Your answer should be every line with the word "yellow", copied from the data below.

• [Recorded information]
───

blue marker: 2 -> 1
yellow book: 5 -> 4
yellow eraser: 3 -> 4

───

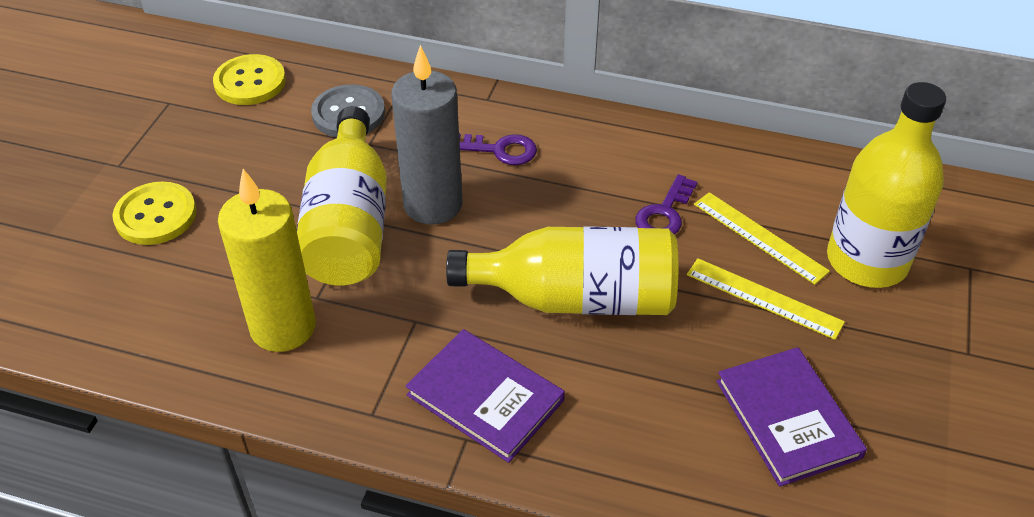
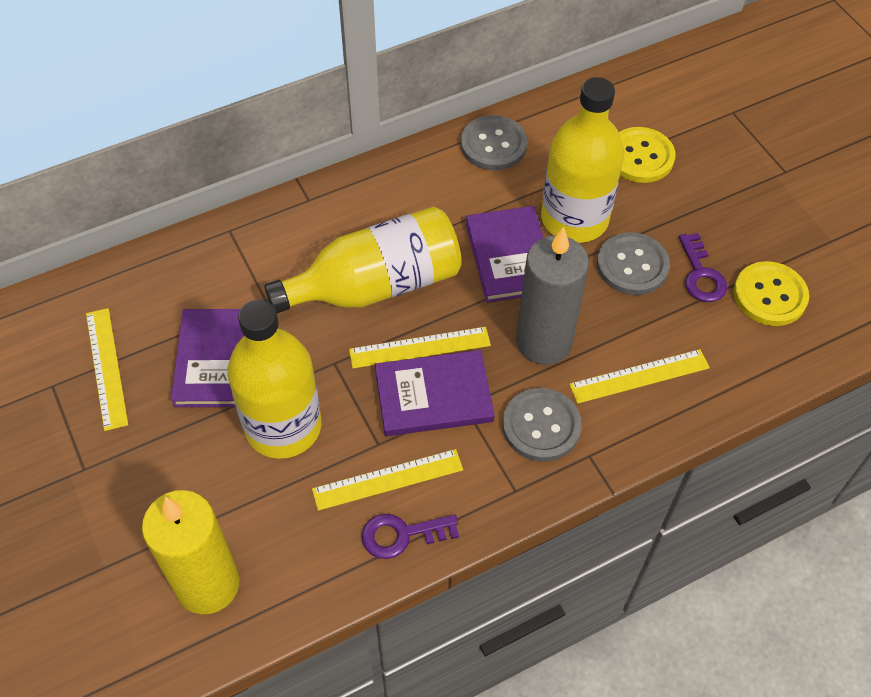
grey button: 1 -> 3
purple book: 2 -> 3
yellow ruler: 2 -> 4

───

• [The answer]
yellow book: 5 -> 4
yellow eraser: 3 -> 4
yellow ruler: 2 -> 4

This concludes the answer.